# [The task]
Output all records below verbatim.

# [Provided data]
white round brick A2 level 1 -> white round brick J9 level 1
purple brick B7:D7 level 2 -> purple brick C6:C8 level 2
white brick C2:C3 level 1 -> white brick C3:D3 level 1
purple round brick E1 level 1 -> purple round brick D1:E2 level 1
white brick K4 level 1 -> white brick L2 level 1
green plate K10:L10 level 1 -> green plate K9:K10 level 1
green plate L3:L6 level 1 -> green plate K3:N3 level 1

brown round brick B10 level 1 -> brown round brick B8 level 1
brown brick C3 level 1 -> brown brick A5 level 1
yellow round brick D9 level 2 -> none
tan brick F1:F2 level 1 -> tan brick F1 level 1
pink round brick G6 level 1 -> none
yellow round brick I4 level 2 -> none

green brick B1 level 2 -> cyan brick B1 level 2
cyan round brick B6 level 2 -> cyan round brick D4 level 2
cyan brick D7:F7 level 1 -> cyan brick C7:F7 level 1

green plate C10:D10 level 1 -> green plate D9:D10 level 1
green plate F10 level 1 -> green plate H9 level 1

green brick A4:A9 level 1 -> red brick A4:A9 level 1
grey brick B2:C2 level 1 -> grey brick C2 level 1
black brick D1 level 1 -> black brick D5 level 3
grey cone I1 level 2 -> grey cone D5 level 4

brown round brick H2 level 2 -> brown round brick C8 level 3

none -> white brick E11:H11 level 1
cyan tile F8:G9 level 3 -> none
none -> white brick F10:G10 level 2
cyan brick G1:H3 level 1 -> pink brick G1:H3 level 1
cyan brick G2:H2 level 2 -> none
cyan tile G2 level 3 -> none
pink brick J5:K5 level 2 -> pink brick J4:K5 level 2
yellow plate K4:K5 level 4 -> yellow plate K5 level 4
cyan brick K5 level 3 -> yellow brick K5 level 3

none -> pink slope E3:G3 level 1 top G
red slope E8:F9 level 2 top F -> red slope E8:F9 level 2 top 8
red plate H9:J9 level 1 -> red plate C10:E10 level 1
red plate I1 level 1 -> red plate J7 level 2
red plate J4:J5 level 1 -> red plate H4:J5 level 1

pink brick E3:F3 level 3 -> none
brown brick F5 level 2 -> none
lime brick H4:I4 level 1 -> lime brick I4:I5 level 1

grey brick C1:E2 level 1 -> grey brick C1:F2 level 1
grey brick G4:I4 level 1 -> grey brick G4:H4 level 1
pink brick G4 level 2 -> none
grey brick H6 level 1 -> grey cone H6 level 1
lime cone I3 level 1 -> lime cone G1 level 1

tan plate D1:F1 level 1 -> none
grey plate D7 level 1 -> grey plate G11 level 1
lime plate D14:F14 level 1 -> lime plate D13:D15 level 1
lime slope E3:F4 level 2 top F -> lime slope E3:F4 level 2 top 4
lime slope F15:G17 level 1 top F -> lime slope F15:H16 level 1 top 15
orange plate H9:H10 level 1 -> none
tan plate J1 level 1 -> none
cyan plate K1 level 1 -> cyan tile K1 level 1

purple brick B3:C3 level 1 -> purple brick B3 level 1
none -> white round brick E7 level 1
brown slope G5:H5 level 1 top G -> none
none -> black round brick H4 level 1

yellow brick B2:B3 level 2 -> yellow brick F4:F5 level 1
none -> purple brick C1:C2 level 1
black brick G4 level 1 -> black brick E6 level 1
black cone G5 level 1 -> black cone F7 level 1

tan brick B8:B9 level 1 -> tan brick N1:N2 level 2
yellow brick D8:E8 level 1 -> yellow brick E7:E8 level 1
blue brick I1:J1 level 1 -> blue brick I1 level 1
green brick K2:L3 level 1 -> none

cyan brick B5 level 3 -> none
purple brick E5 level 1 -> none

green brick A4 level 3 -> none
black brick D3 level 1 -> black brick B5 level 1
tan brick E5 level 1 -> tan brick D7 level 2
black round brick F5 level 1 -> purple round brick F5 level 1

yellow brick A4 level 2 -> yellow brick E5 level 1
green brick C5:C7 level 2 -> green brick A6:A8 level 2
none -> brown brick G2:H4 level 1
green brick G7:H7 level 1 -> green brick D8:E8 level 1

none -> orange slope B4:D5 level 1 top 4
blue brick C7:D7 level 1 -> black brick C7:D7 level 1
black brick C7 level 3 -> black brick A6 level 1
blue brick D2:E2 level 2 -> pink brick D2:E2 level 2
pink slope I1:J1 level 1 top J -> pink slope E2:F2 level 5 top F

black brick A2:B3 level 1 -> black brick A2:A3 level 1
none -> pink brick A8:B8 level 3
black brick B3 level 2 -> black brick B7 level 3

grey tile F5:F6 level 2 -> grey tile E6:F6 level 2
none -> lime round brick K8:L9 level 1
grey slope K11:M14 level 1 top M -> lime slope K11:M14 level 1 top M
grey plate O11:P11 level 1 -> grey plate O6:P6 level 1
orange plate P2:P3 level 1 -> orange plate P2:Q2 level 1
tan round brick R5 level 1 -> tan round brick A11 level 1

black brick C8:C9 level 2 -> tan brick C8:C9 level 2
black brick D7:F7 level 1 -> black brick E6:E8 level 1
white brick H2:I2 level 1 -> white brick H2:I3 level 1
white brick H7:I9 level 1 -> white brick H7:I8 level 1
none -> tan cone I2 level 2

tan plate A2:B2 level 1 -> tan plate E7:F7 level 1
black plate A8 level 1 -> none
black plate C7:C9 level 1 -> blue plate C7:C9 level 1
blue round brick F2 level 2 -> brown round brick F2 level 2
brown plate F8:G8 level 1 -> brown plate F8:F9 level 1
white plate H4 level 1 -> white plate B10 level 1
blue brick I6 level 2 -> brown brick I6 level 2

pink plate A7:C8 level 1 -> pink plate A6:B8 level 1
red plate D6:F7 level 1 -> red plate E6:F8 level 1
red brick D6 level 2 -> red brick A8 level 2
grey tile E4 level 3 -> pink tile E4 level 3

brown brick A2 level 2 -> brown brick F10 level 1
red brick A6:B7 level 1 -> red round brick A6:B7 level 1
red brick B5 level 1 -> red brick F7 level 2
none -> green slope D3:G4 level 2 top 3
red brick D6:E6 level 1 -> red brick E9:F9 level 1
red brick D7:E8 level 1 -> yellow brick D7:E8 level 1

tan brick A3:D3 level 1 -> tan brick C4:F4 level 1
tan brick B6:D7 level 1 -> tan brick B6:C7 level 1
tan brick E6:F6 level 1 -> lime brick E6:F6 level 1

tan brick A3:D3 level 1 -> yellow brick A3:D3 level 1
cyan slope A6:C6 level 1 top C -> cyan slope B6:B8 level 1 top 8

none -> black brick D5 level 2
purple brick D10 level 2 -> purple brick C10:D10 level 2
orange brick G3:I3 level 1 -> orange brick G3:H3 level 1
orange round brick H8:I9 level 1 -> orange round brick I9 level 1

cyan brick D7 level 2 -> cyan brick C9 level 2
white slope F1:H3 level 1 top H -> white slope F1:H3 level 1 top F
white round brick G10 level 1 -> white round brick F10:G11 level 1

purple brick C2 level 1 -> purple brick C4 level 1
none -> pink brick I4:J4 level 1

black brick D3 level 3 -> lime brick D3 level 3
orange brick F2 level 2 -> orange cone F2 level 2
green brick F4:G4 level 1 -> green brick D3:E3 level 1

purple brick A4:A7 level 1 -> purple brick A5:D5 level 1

# [Reply]
white round brick A2 level 1 -> white round brick J9 level 1
purple brick B7:D7 level 2 -> purple brick C6:C8 level 2
white brick C2:C3 level 1 -> white brick C3:D3 level 1
purple round brick E1 level 1 -> purple round brick D1:E2 level 1
white brick K4 level 1 -> white brick L2 level 1
green plate K10:L10 level 1 -> green plate K9:K10 level 1
green plate L3:L6 level 1 -> green plate K3:N3 level 1

brown round brick B10 level 1 -> brown round brick B8 level 1
brown brick C3 level 1 -> brown brick A5 level 1
yellow round brick D9 level 2 -> none
tan brick F1:F2 level 1 -> tan brick F1 level 1
pink round brick G6 level 1 -> none
yellow round brick I4 level 2 -> none

green brick B1 level 2 -> cyan brick B1 level 2
cyan round brick B6 level 2 -> cyan round brick D4 level 2
cyan brick D7:F7 level 1 -> cyan brick C7:F7 level 1

green plate C10:D10 level 1 -> green plate D9:D10 level 1
green plate F10 level 1 -> green plate H9 level 1

green brick A4:A9 level 1 -> red brick A4:A9 level 1
grey brick B2:C2 level 1 -> grey brick C2 level 1
black brick D1 level 1 -> black brick D5 level 3
grey cone I1 level 2 -> grey cone D5 level 4

brown round brick H2 level 2 -> brown round brick C8 level 3

none -> white brick E11:H11 level 1
cyan tile F8:G9 level 3 -> none
none -> white brick F10:G10 level 2
cyan brick G1:H3 level 1 -> pink brick G1:H3 level 1
cyan brick G2:H2 level 2 -> none
cyan tile G2 level 3 -> none
pink brick J5:K5 level 2 -> pink brick J4:K5 level 2
yellow plate K4:K5 level 4 -> yellow plate K5 level 4
cyan brick K5 level 3 -> yellow brick K5 level 3

none -> pink slope E3:G3 level 1 top G
red slope E8:F9 level 2 top F -> red slope E8:F9 level 2 top 8
red plate H9:J9 level 1 -> red plate C10:E10 level 1
red plate I1 level 1 -> red plate J7 level 2
red plate J4:J5 level 1 -> red plate H4:J5 level 1

pink brick E3:F3 level 3 -> none
brown brick F5 level 2 -> none
lime brick H4:I4 level 1 -> lime brick I4:I5 level 1

grey brick C1:E2 level 1 -> grey brick C1:F2 level 1
grey brick G4:I4 level 1 -> grey brick G4:H4 level 1
pink brick G4 level 2 -> none
grey brick H6 level 1 -> grey cone H6 level 1
lime cone I3 level 1 -> lime cone G1 level 1

tan plate D1:F1 level 1 -> none
grey plate D7 level 1 -> grey plate G11 level 1
lime plate D14:F14 level 1 -> lime plate D13:D15 level 1
lime slope E3:F4 level 2 top F -> lime slope E3:F4 level 2 top 4
lime slope F15:G17 level 1 top F -> lime slope F15:H16 level 1 top 15
orange plate H9:H10 level 1 -> none
tan plate J1 level 1 -> none
cyan plate K1 level 1 -> cyan tile K1 level 1

purple brick B3:C3 level 1 -> purple brick B3 level 1
none -> white round brick E7 level 1
brown slope G5:H5 level 1 top G -> none
none -> black round brick H4 level 1

yellow brick B2:B3 level 2 -> yellow brick F4:F5 level 1
none -> purple brick C1:C2 level 1
black brick G4 level 1 -> black brick E6 level 1
black cone G5 level 1 -> black cone F7 level 1

tan brick B8:B9 level 1 -> tan brick N1:N2 level 2
yellow brick D8:E8 level 1 -> yellow brick E7:E8 level 1
blue brick I1:J1 level 1 -> blue brick I1 level 1
green brick K2:L3 level 1 -> none

cyan brick B5 level 3 -> none
purple brick E5 level 1 -> none

green brick A4 level 3 -> none
black brick D3 level 1 -> black brick B5 level 1
tan brick E5 level 1 -> tan brick D7 level 2
black round brick F5 level 1 -> purple round brick F5 level 1

yellow brick A4 level 2 -> yellow brick E5 level 1
green brick C5:C7 level 2 -> green brick A6:A8 level 2
none -> brown brick G2:H4 level 1
green brick G7:H7 level 1 -> green brick D8:E8 level 1

none -> orange slope B4:D5 level 1 top 4
blue brick C7:D7 level 1 -> black brick C7:D7 level 1
black brick C7 level 3 -> black brick A6 level 1
blue brick D2:E2 level 2 -> pink brick D2:E2 level 2
pink slope I1:J1 level 1 top J -> pink slope E2:F2 level 5 top F

black brick A2:B3 level 1 -> black brick A2:A3 level 1
none -> pink brick A8:B8 level 3
black brick B3 level 2 -> black brick B7 level 3

grey tile F5:F6 level 2 -> grey tile E6:F6 level 2
none -> lime round brick K8:L9 level 1
grey slope K11:M14 level 1 top M -> lime slope K11:M14 level 1 top M
grey plate O11:P11 level 1 -> grey plate O6:P6 level 1
orange plate P2:P3 level 1 -> orange plate P2:Q2 level 1
tan round brick R5 level 1 -> tan round brick A11 level 1

black brick C8:C9 level 2 -> tan brick C8:C9 level 2
black brick D7:F7 level 1 -> black brick E6:E8 level 1
white brick H2:I2 level 1 -> white brick H2:I3 level 1
white brick H7:I9 level 1 -> white brick H7:I8 level 1
none -> tan cone I2 level 2

tan plate A2:B2 level 1 -> tan plate E7:F7 level 1
black plate A8 level 1 -> none
black plate C7:C9 level 1 -> blue plate C7:C9 level 1
blue round brick F2 level 2 -> brown round brick F2 level 2
brown plate F8:G8 level 1 -> brown plate F8:F9 level 1
white plate H4 level 1 -> white plate B10 level 1
blue brick I6 level 2 -> brown brick I6 level 2

pink plate A7:C8 level 1 -> pink plate A6:B8 level 1
red plate D6:F7 level 1 -> red plate E6:F8 level 1
red brick D6 level 2 -> red brick A8 level 2
grey tile E4 level 3 -> pink tile E4 level 3

brown brick A2 level 2 -> brown brick F10 level 1
red brick A6:B7 level 1 -> red round brick A6:B7 level 1
red brick B5 level 1 -> red brick F7 level 2
none -> green slope D3:G4 level 2 top 3
red brick D6:E6 level 1 -> red brick E9:F9 level 1
red brick D7:E8 level 1 -> yellow brick D7:E8 level 1

tan brick A3:D3 level 1 -> tan brick C4:F4 level 1
tan brick B6:D7 level 1 -> tan brick B6:C7 level 1
tan brick E6:F6 level 1 -> lime brick E6:F6 level 1

tan brick A3:D3 level 1 -> yellow brick A3:D3 level 1
cyan slope A6:C6 level 1 top C -> cyan slope B6:B8 level 1 top 8

none -> black brick D5 level 2
purple brick D10 level 2 -> purple brick C10:D10 level 2
orange brick G3:I3 level 1 -> orange brick G3:H3 level 1
orange round brick H8:I9 level 1 -> orange round brick I9 level 1

cyan brick D7 level 2 -> cyan brick C9 level 2
white slope F1:H3 level 1 top H -> white slope F1:H3 level 1 top F
white round brick G10 level 1 -> white round brick F10:G11 level 1

purple brick C2 level 1 -> purple brick C4 level 1
none -> pink brick I4:J4 level 1

black brick D3 level 3 -> lime brick D3 level 3
orange brick F2 level 2 -> orange cone F2 level 2
green brick F4:G4 level 1 -> green brick D3:E3 level 1

purple brick A4:A7 level 1 -> purple brick A5:D5 level 1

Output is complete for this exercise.